(EXERCISE MATERIALS begins)
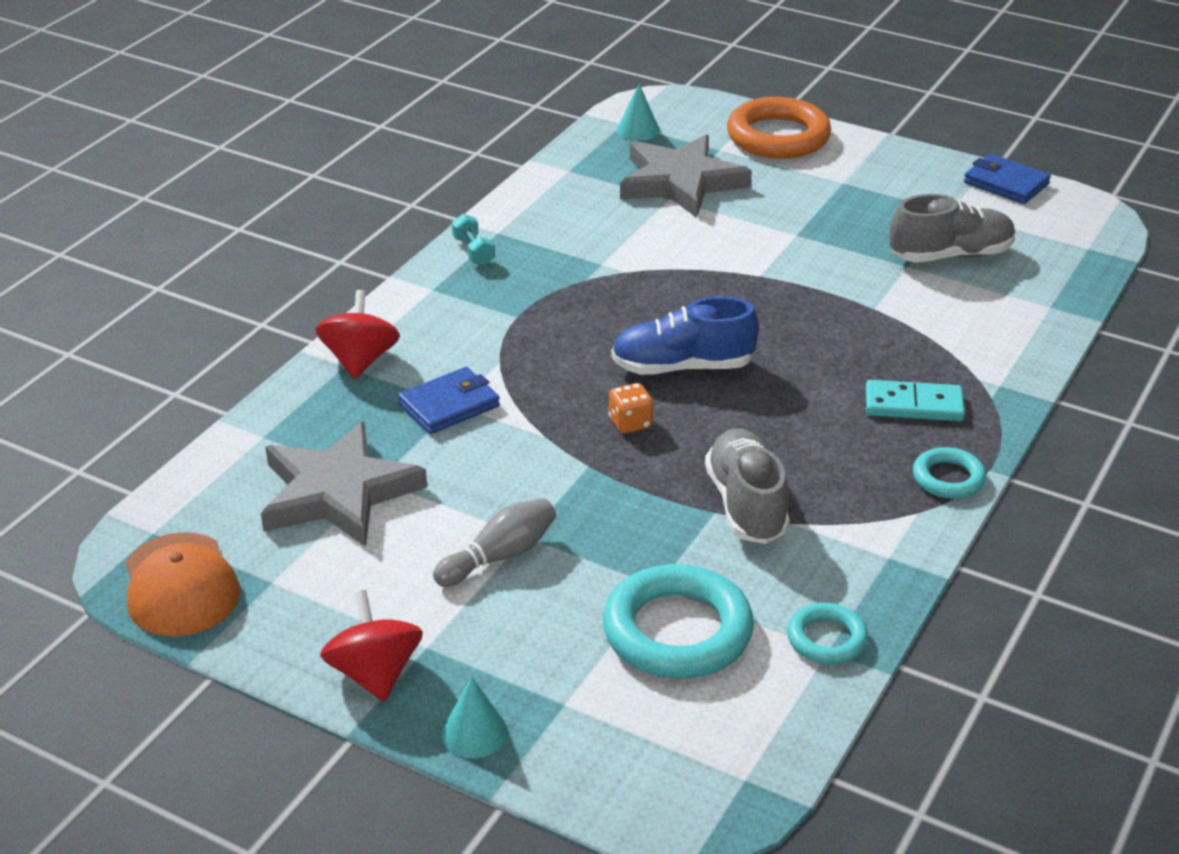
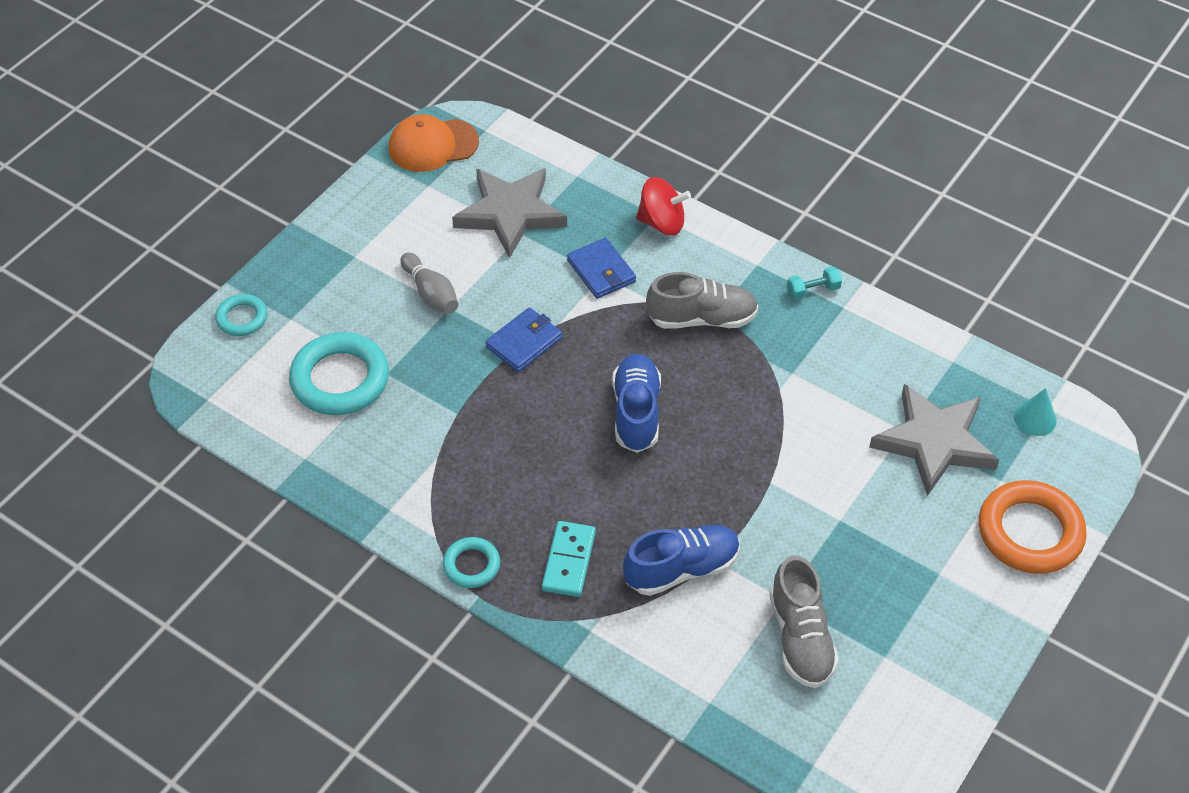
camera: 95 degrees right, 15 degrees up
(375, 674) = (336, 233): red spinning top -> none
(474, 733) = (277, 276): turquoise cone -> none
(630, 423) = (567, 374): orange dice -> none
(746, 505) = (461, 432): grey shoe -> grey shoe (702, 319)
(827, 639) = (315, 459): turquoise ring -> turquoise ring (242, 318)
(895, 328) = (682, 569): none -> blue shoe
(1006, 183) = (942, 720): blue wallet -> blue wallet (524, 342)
(EXERCISE MATERIALS ends)
◆ **HOW TO COMPLETE THIS TASK**
Write the records out exactly, dropping every image.

◆ **TASK OUTPUT**
camera: 95 degrees right, 15 degrees up
(375, 674) = (336, 233): red spinning top -> none
(474, 733) = (277, 276): turquoise cone -> none
(630, 423) = (567, 374): orange dice -> none
(746, 505) = (461, 432): grey shoe -> grey shoe (702, 319)
(827, 639) = (315, 459): turquoise ring -> turquoise ring (242, 318)
(895, 328) = (682, 569): none -> blue shoe
(1006, 183) = (942, 720): blue wallet -> blue wallet (524, 342)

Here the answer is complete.